◆ **WHAT IS REQUIRED**
Could you retype the records word for word but without any pictures?

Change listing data
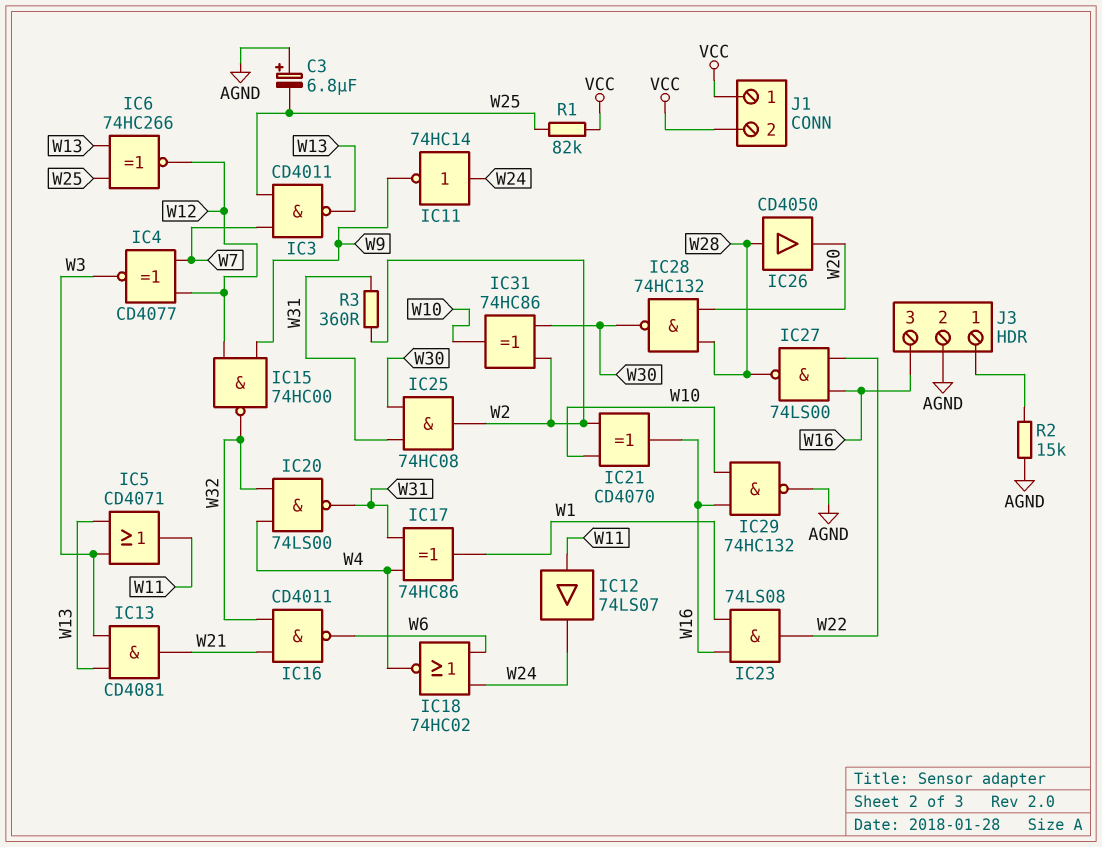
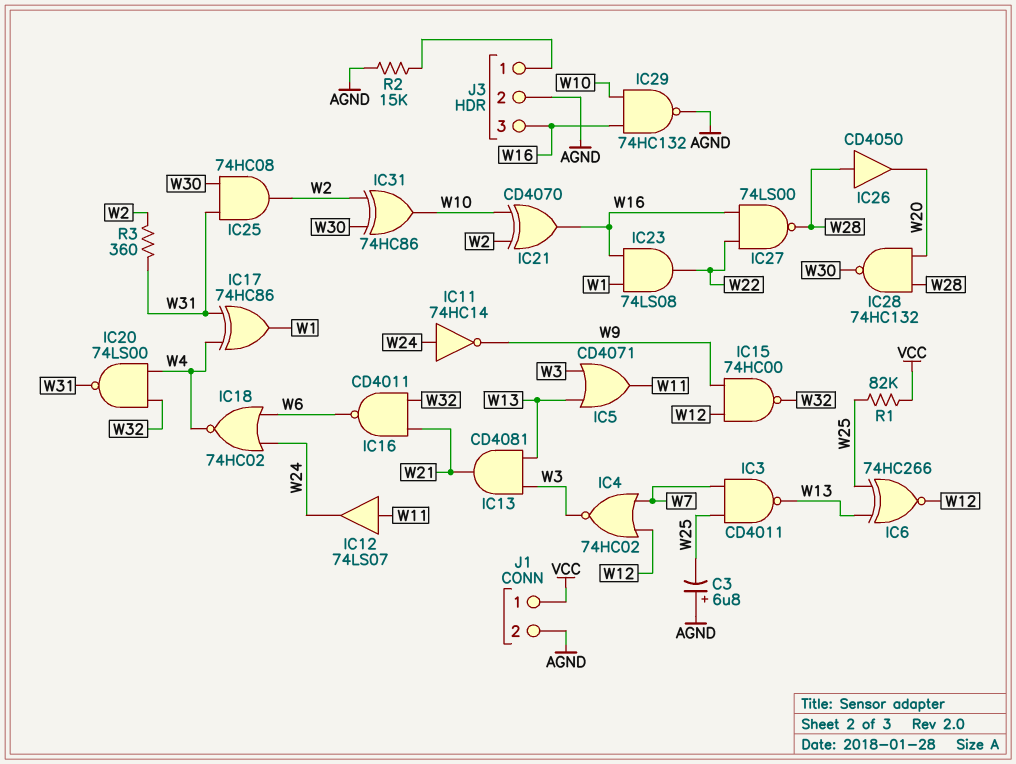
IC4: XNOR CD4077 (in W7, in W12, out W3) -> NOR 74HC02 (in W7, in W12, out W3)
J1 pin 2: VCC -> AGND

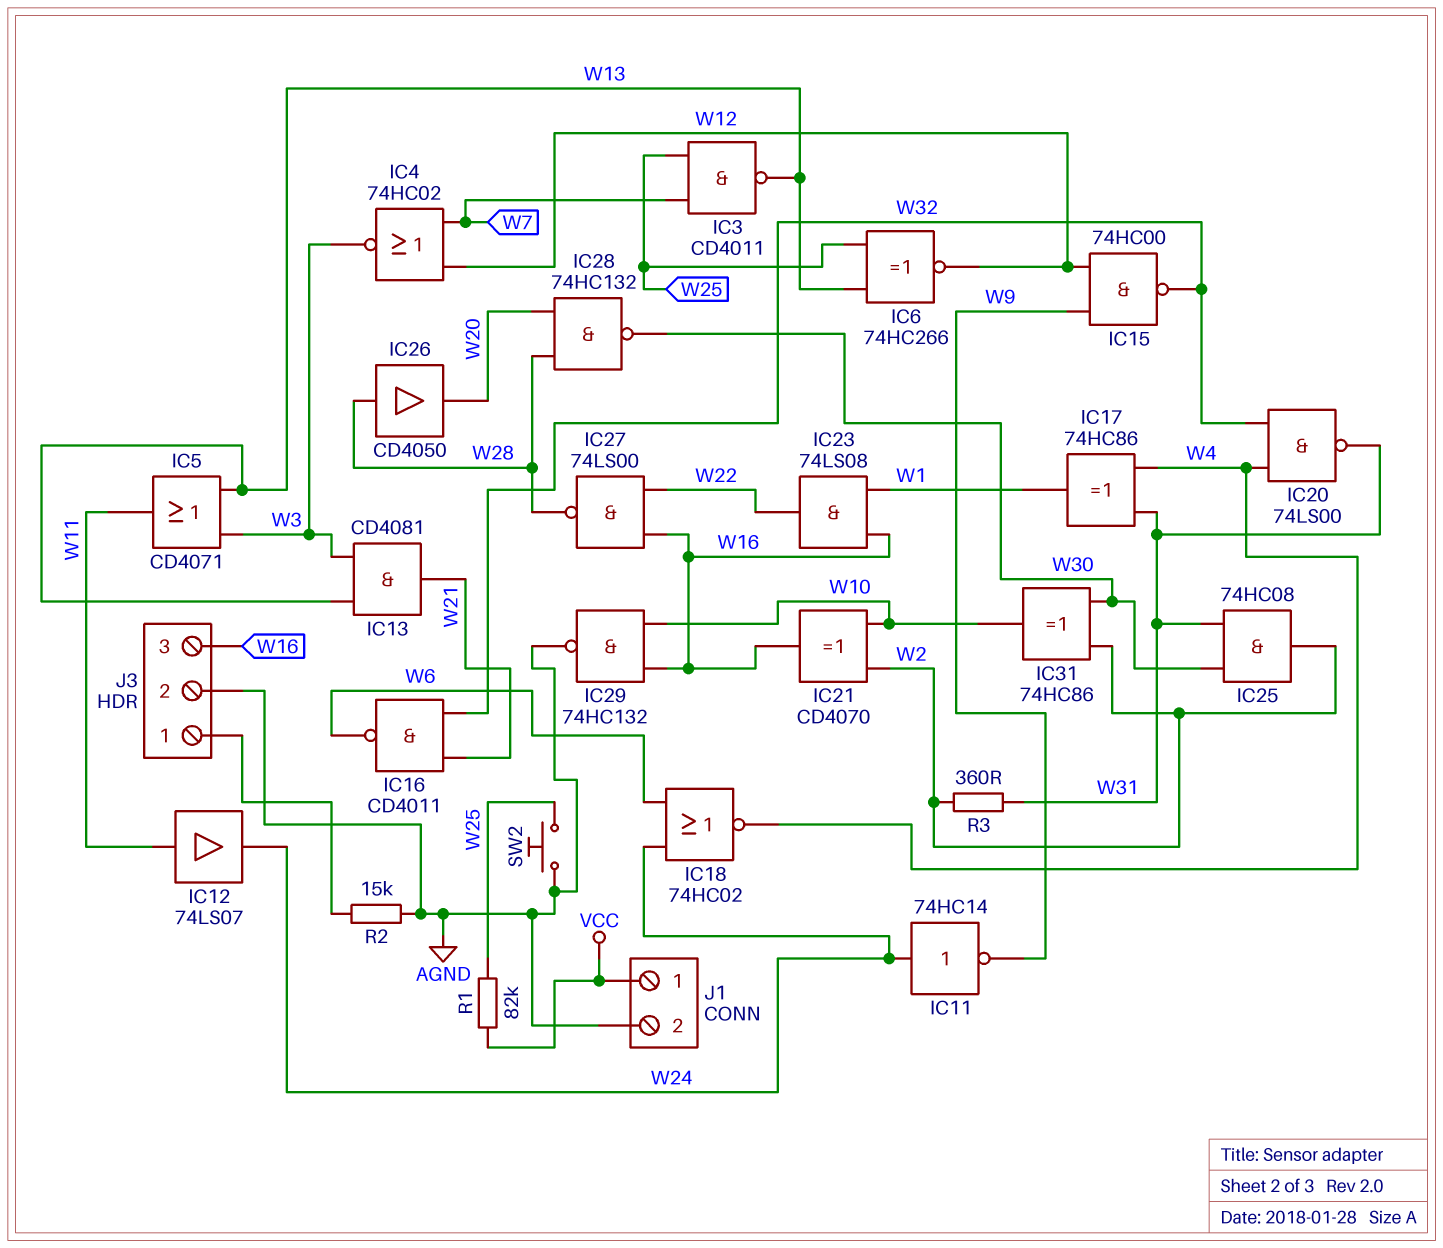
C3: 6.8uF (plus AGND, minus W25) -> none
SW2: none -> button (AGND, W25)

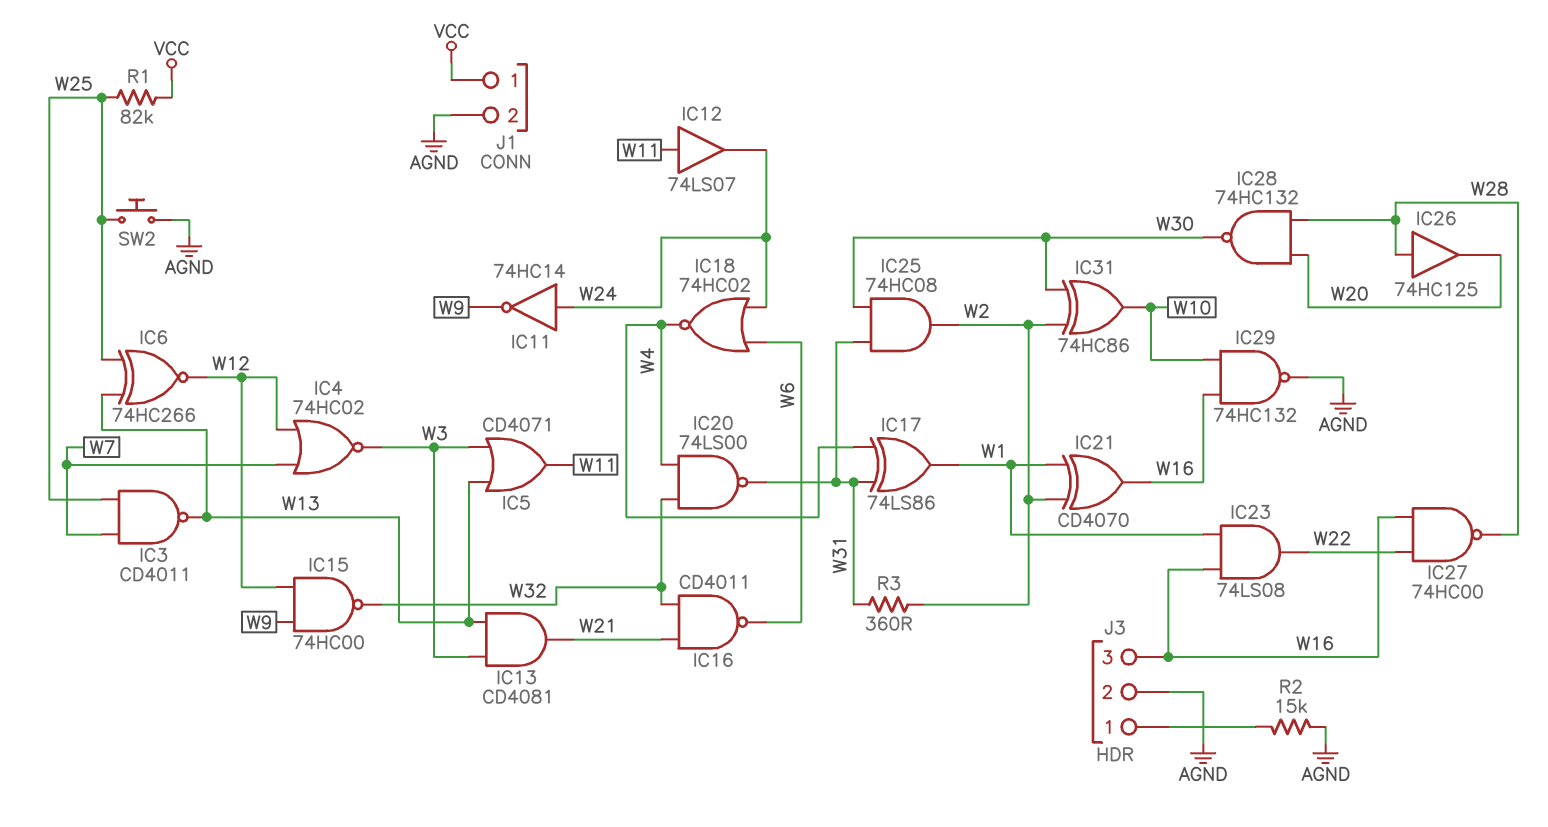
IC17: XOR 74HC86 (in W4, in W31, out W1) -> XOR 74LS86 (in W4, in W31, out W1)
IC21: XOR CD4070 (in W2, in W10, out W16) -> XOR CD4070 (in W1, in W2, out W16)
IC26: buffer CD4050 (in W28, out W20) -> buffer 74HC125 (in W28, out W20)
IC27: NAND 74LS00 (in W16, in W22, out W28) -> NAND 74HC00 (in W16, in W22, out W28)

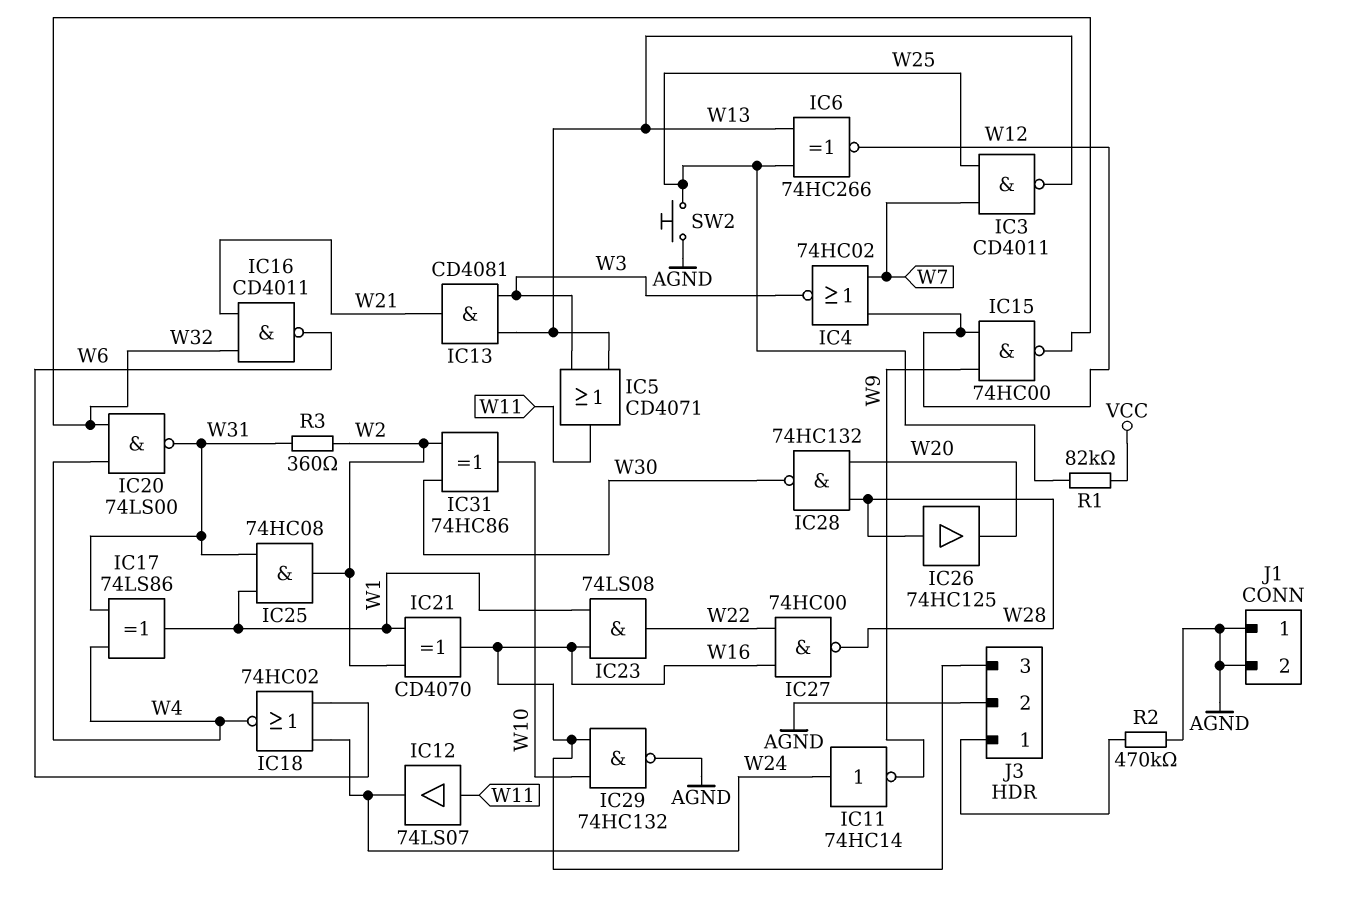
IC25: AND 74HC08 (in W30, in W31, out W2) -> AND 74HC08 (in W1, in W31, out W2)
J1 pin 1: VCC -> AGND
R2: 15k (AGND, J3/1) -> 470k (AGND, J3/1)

◆ **WRITTEN RESPONSE**
IC4: XNOR CD4077 (in W7, in W12, out W3) -> NOR 74HC02 (in W7, in W12, out W3)
J1 pin 2: VCC -> AGND

C3: 6.8uF (plus AGND, minus W25) -> none
SW2: none -> button (AGND, W25)

IC17: XOR 74HC86 (in W4, in W31, out W1) -> XOR 74LS86 (in W4, in W31, out W1)
IC21: XOR CD4070 (in W2, in W10, out W16) -> XOR CD4070 (in W1, in W2, out W16)
IC26: buffer CD4050 (in W28, out W20) -> buffer 74HC125 (in W28, out W20)
IC27: NAND 74LS00 (in W16, in W22, out W28) -> NAND 74HC00 (in W16, in W22, out W28)

IC25: AND 74HC08 (in W30, in W31, out W2) -> AND 74HC08 (in W1, in W31, out W2)
J1 pin 1: VCC -> AGND
R2: 15k (AGND, J3/1) -> 470k (AGND, J3/1)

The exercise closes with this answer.